= WHAT TO WORK ON =
Exercise in exact copying: restate word for word only the lines below from the one containing "grey mouse [137,142,213,185]" through the one containing "pink tree [26,453,91,554]", omitting any pictures.

Scene difference descriptions:
################

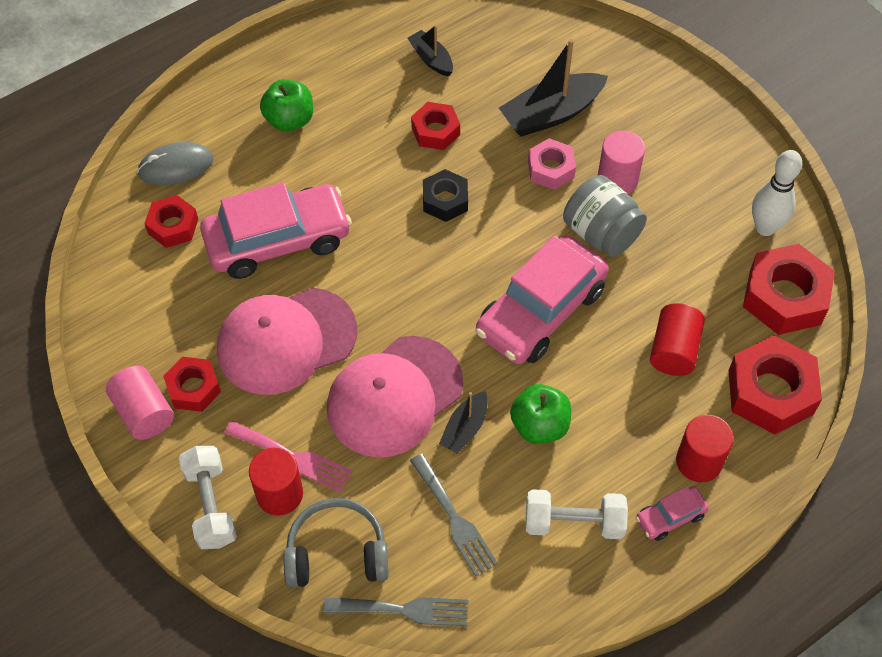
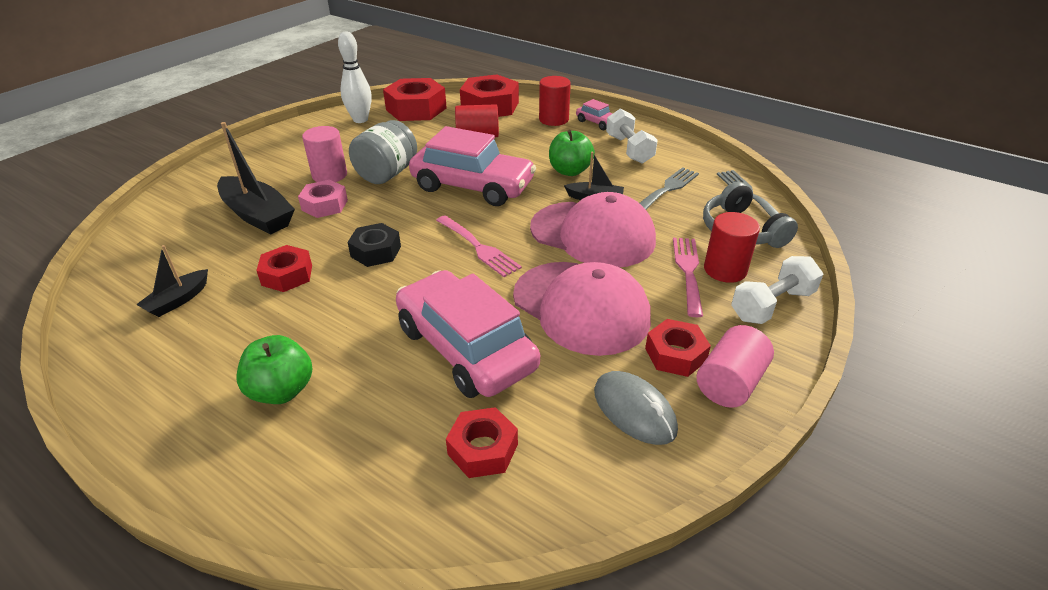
camera: 110 degrees left, 20 degrees down
grey mouse [137,142,213,185] -> grey mouse moved to [594,371,678,445]
none -> pink fork [436,215,522,277]

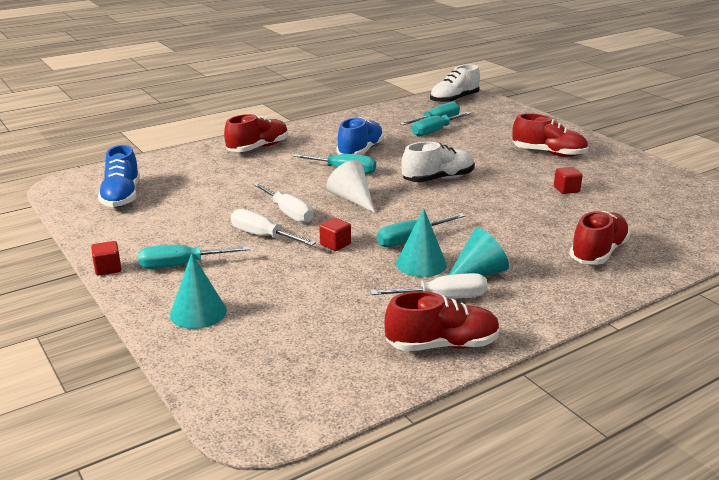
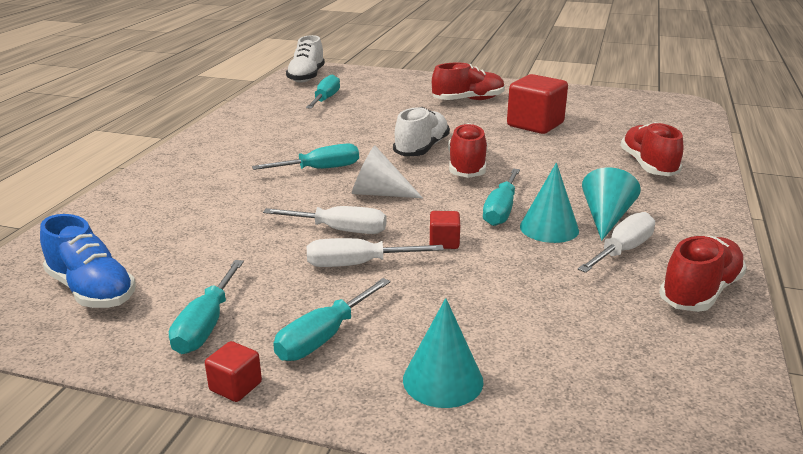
camera: 40 degrees left, 0 degrees up
red shoe [224,114,288,152] -> red shoe moved to [448,123,488,178]
blue shoe [336,117,384,155] -> none
turquoise screwdriver [412,112,471,137] -> turquoise screwdriver moved to [169,260,244,354]
red cube [554,167,582,194] -> red cube [507,74,568,134], size x2.13

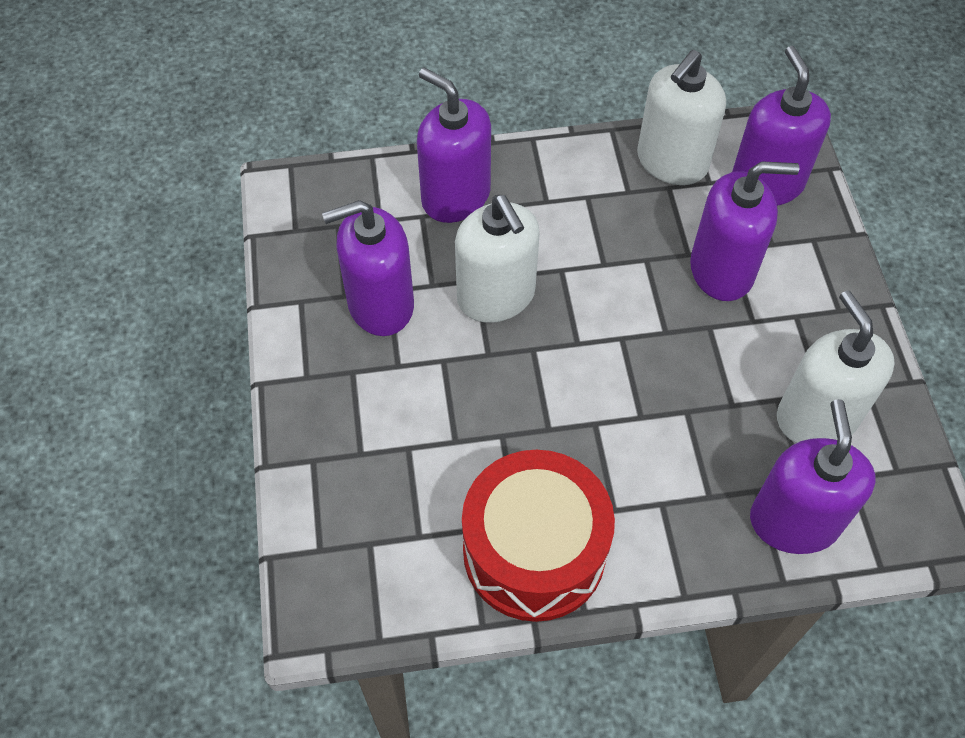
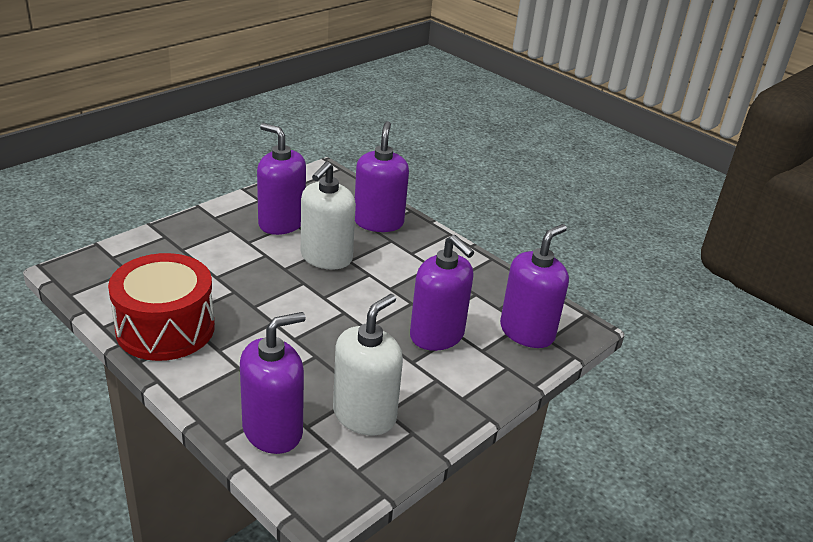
camera: 50 degrees right, 25 degrees down
white soap dispenser [637,50,726,185] -> none

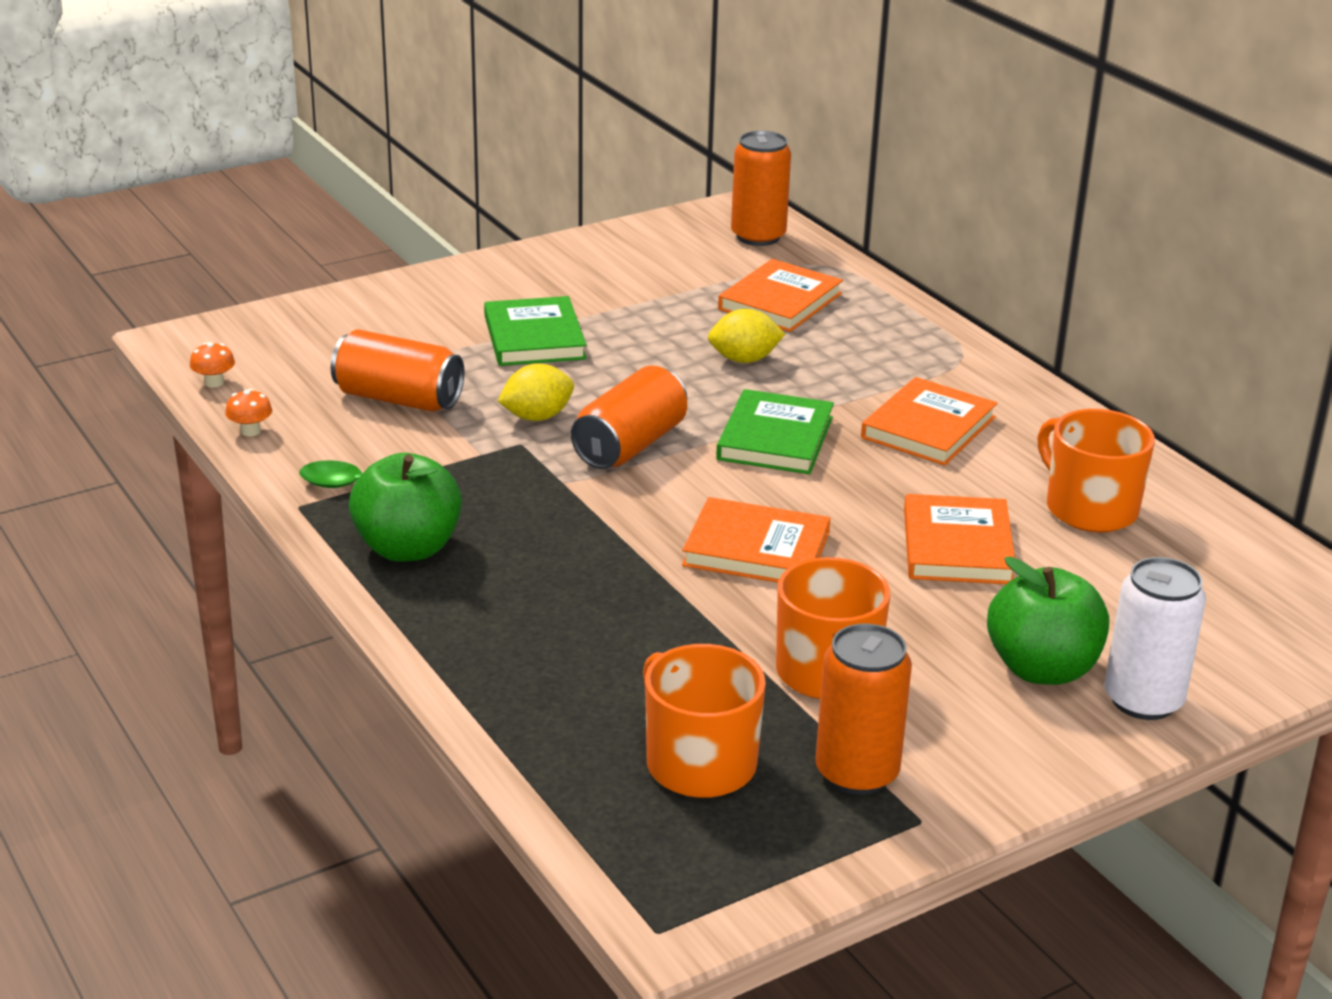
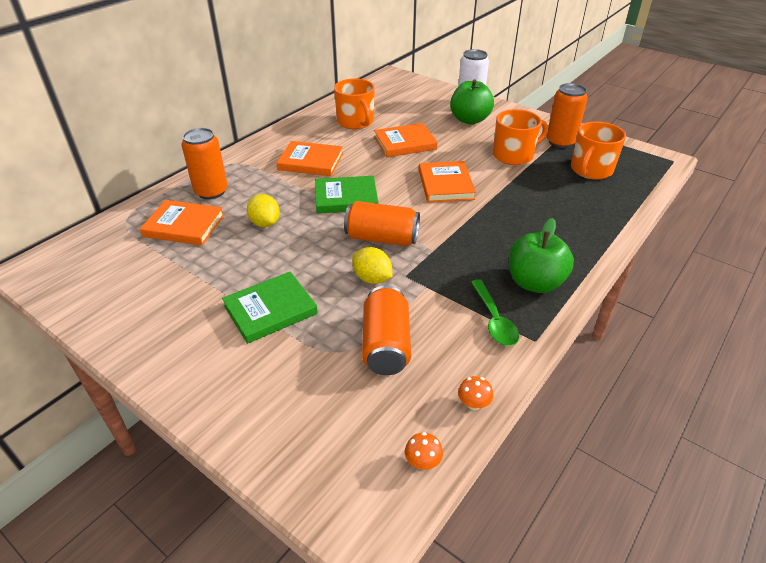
camera: 110 degrees left, 10 degrees up
orange can [731,131,791,246] -> orange can moved to [181,128,228,199]
orange mug [1037,409,1155,532] -> orange mug turned 60 degrees counterclockwise [334,78,375,129]

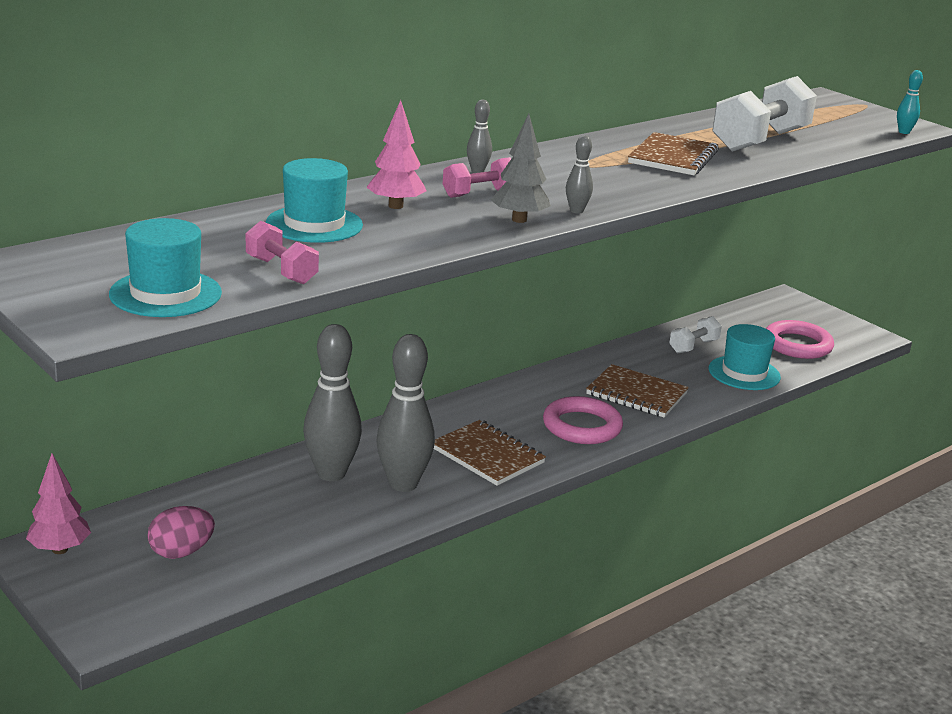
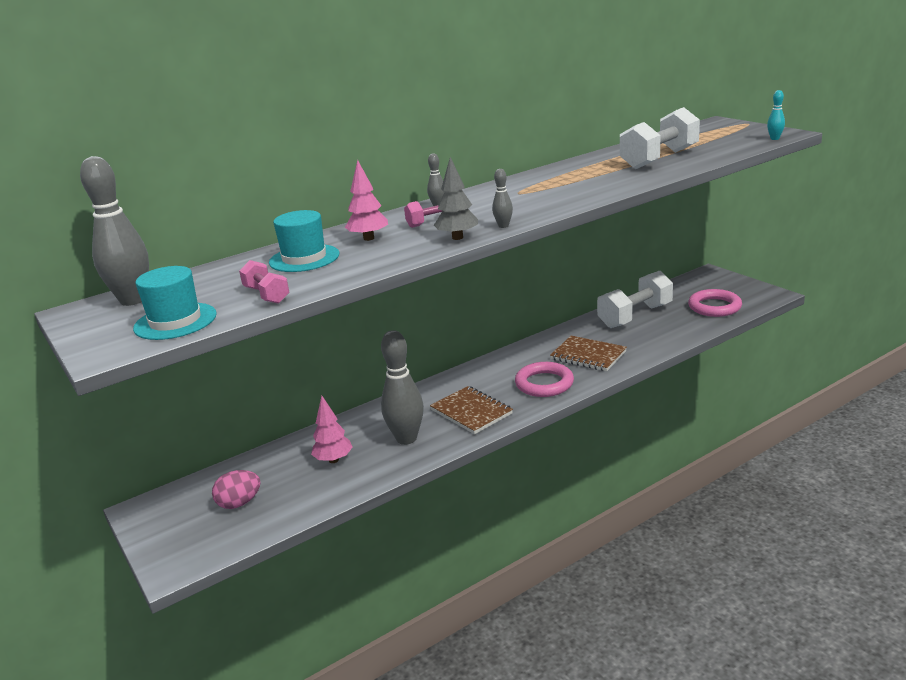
camera: 10 degrees right, 0 degrees up
pink tree [26,453,91,554] -> pink tree moved to [311,396,353,463]
grey bowling pin [303,324,362,481] -> grey bowling pin moved to [80,156,149,306]
brown notebook [628,132,719,175] -> none
white dumbbell [669,316,722,353] -> white dumbbell [597,271,673,328], size x1.93
turquoise hat [709,324,781,390] -> none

################

= ANSWER BELOW =
grey mouse [137,142,213,185] -> grey mouse moved to [594,371,678,445]
none -> pink fork [436,215,522,277]

camera: 40 degrees left, 0 degrees up
red shoe [224,114,288,152] -> red shoe moved to [448,123,488,178]
blue shoe [336,117,384,155] -> none
turquoise screwdriver [412,112,471,137] -> turquoise screwdriver moved to [169,260,244,354]
red cube [554,167,582,194] -> red cube [507,74,568,134], size x2.13

camera: 50 degrees right, 25 degrees down
white soap dispenser [637,50,726,185] -> none

camera: 110 degrees left, 10 degrees up
orange can [731,131,791,246] -> orange can moved to [181,128,228,199]
orange mug [1037,409,1155,532] -> orange mug turned 60 degrees counterclockwise [334,78,375,129]

camera: 10 degrees right, 0 degrees up
pink tree [26,453,91,554] -> pink tree moved to [311,396,353,463]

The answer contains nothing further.